GIVEN TASK: Copy the material below word for word, from its first line up to and including the line that contains "galley is located at coordinates (647, 304).".

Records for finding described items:
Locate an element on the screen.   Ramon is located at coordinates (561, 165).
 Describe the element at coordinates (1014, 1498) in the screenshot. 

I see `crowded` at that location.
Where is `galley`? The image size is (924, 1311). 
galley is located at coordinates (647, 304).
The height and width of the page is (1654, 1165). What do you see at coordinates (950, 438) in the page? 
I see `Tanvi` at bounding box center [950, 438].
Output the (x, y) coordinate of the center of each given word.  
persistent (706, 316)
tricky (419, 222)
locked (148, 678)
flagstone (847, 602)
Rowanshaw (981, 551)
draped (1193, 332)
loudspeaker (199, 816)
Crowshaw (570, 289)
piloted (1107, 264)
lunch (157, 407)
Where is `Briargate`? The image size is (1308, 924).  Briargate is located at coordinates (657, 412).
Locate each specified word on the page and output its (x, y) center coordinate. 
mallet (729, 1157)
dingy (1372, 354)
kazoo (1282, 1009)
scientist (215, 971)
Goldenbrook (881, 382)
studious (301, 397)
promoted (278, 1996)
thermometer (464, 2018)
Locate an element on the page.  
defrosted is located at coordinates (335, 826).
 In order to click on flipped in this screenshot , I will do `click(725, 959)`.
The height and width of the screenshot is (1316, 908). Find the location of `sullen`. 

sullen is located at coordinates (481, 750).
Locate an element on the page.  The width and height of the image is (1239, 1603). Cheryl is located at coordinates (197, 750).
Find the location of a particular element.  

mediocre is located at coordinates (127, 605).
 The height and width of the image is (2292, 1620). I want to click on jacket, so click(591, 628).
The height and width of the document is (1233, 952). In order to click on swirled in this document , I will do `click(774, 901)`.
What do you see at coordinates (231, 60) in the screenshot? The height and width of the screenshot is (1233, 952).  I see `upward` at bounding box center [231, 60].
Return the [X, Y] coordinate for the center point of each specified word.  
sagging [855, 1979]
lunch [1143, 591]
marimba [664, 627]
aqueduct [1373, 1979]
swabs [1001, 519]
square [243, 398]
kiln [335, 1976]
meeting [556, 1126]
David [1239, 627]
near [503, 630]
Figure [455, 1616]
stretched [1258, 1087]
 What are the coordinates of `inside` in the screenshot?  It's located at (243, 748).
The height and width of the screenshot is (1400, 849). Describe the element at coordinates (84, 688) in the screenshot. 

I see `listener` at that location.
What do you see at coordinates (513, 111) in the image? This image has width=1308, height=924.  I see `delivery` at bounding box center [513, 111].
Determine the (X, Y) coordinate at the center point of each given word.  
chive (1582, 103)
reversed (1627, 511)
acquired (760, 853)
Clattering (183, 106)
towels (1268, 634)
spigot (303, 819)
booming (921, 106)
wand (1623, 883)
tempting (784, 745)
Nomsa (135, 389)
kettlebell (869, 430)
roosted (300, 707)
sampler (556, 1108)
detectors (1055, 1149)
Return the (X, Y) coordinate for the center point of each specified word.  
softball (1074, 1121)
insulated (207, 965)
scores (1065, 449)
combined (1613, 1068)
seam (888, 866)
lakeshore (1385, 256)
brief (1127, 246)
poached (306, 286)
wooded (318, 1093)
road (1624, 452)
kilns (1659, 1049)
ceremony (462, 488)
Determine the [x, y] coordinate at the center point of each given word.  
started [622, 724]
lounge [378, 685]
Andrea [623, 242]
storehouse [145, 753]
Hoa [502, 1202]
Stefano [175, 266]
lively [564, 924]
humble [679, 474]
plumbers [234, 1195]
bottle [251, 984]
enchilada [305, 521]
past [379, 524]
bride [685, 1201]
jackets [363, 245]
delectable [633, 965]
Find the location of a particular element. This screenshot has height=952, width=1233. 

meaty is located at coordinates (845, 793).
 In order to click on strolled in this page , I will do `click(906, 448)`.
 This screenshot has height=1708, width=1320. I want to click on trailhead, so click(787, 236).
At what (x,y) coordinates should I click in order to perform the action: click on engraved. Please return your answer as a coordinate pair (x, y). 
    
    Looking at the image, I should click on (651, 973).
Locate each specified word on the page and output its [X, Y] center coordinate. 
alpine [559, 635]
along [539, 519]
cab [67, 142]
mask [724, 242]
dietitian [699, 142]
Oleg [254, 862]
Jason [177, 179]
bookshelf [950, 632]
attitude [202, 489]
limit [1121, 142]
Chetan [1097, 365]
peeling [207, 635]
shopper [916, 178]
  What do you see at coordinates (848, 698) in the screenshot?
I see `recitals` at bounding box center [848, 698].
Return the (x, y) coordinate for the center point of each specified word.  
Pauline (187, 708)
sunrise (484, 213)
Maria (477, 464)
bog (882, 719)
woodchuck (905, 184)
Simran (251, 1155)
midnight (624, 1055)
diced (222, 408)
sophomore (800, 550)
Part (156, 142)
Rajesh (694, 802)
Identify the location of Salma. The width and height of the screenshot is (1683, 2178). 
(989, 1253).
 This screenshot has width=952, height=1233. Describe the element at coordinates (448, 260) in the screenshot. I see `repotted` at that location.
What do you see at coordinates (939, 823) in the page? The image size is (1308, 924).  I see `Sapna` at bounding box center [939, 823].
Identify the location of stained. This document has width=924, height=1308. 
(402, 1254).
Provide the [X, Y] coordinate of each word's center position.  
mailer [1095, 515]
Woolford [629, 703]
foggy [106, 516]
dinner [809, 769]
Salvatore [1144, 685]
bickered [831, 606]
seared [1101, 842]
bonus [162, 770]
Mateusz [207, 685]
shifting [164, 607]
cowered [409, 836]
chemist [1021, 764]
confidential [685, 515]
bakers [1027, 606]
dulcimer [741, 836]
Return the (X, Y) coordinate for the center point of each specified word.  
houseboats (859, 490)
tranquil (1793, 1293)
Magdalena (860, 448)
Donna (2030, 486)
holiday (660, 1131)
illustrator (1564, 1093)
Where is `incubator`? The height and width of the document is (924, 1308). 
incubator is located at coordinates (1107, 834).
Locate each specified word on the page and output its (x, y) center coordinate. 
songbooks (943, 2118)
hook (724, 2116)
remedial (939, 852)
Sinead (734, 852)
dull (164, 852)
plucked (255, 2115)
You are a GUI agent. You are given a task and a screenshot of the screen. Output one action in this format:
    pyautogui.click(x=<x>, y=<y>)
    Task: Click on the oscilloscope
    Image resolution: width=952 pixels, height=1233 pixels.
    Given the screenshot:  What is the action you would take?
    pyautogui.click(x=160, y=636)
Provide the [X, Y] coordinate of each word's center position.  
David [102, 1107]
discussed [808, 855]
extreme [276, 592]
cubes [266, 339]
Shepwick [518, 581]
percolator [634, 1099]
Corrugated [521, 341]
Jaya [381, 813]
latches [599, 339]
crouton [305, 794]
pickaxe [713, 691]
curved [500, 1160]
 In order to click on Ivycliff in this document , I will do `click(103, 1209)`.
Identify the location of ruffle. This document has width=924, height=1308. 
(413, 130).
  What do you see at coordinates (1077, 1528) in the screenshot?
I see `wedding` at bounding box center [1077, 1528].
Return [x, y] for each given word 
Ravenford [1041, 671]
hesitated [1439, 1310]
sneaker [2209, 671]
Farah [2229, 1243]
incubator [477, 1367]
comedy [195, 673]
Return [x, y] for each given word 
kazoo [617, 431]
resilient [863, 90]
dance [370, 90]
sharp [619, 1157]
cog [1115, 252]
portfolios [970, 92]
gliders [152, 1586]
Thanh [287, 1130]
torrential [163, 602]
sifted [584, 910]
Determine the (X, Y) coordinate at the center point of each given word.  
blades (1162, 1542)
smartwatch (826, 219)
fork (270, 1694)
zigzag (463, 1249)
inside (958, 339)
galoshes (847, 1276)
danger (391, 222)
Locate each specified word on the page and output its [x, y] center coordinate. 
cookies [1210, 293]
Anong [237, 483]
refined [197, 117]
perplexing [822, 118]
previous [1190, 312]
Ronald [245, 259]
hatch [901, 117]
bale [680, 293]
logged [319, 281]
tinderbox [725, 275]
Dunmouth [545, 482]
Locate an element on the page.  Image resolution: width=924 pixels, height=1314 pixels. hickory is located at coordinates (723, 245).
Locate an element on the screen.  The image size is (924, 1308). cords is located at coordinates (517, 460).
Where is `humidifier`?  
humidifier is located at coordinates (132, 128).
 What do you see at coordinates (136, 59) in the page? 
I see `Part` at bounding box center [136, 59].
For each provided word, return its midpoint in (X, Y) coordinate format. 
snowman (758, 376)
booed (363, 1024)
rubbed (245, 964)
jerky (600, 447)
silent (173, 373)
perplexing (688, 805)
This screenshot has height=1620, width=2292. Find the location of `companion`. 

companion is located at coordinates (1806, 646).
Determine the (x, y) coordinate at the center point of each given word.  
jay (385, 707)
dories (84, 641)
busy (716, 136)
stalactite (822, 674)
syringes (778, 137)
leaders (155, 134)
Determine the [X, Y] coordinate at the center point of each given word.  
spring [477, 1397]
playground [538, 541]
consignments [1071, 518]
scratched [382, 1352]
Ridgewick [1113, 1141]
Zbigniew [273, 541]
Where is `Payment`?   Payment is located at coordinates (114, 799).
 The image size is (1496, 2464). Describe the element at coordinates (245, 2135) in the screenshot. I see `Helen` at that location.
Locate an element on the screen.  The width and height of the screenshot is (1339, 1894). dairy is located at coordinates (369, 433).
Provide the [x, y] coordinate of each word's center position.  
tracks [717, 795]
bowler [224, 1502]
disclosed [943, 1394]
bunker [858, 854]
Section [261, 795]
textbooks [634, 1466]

TASK RESULT:
Locate an element on the screen.   Ramon is located at coordinates (561, 165).
 Describe the element at coordinates (1014, 1498) in the screenshot. 

I see `crowded` at that location.
Where is `galley`? The image size is (924, 1311). 
galley is located at coordinates (647, 304).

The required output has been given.